------ SUPPLIED MATERIAL
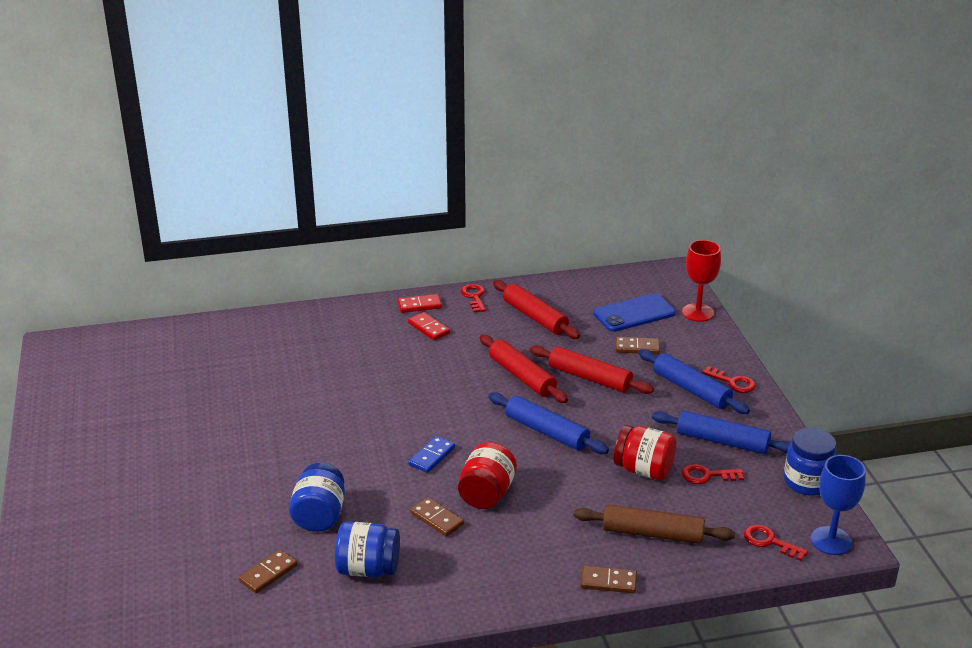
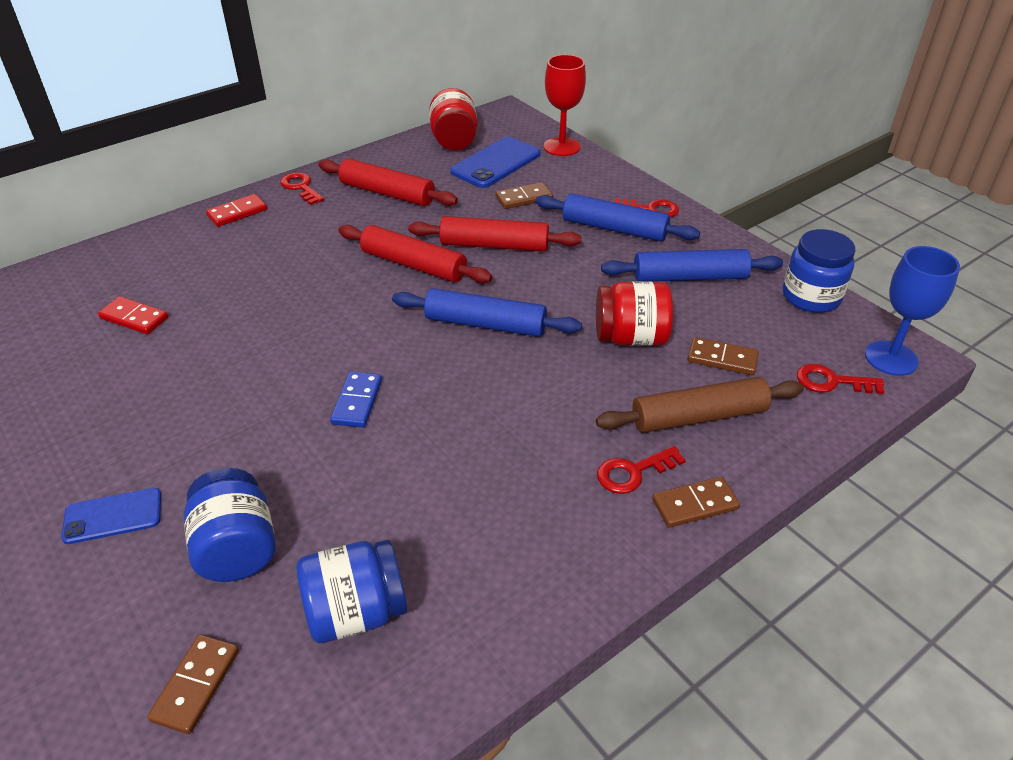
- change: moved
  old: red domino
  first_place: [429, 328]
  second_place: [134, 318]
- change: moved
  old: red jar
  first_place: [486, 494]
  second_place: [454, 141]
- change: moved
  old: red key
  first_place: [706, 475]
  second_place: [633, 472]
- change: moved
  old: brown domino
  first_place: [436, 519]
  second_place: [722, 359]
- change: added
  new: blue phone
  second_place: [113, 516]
------------
### EXERCISE AIM
A word-for-word copy of the data above is needed, one that omits the pictures.

### REPLY TO THE TASK
- change: moved
  old: red domino
  first_place: [429, 328]
  second_place: [134, 318]
- change: moved
  old: red jar
  first_place: [486, 494]
  second_place: [454, 141]
- change: moved
  old: red key
  first_place: [706, 475]
  second_place: [633, 472]
- change: moved
  old: brown domino
  first_place: [436, 519]
  second_place: [722, 359]
- change: added
  new: blue phone
  second_place: [113, 516]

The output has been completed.